Give back the full listing verbatim, apart from its images.

_DATA PROVIDED_
▬▬▬
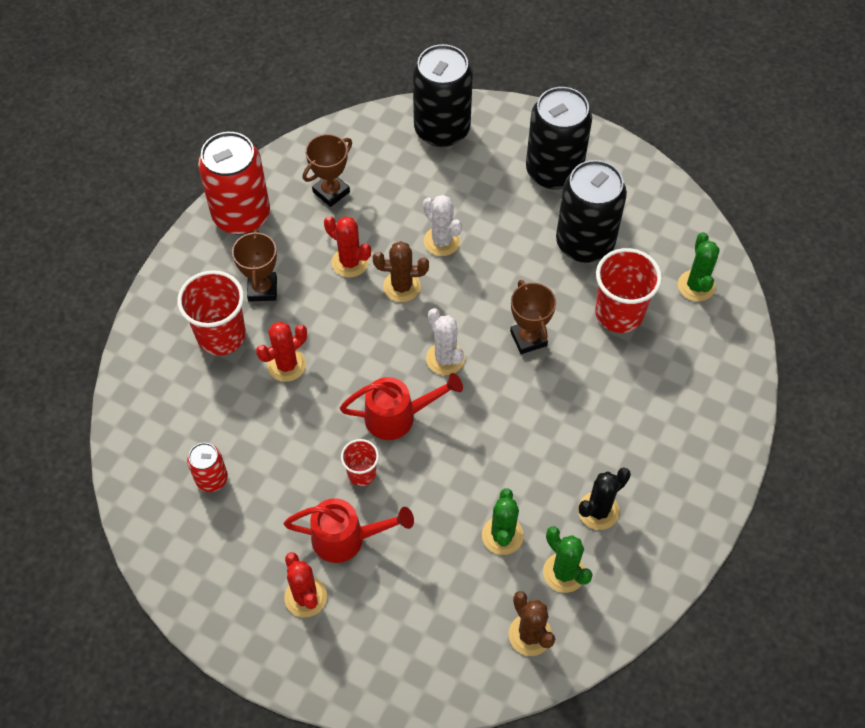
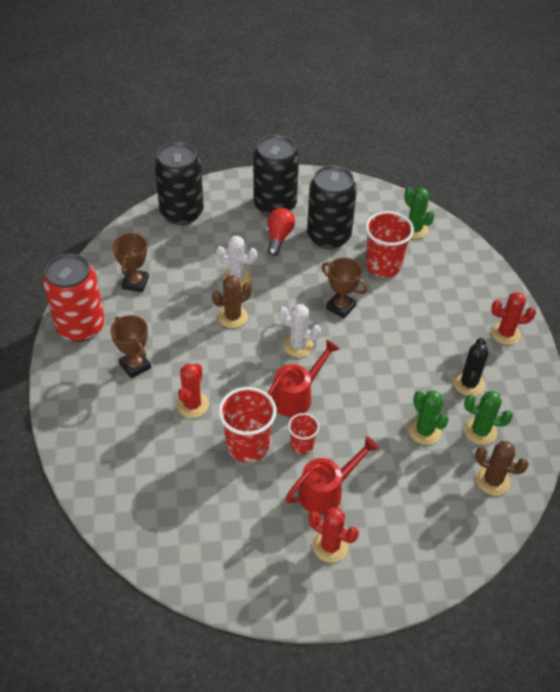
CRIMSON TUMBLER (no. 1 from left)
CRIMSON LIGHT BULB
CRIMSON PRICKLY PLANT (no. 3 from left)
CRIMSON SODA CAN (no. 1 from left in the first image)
▬▬▬
_RESPONSE_
CRIMSON TUMBLER (no. 1 from left)
CRIMSON LIGHT BULB
CRIMSON PRICKLY PLANT (no. 3 from left)
CRIMSON SODA CAN (no. 1 from left in the first image)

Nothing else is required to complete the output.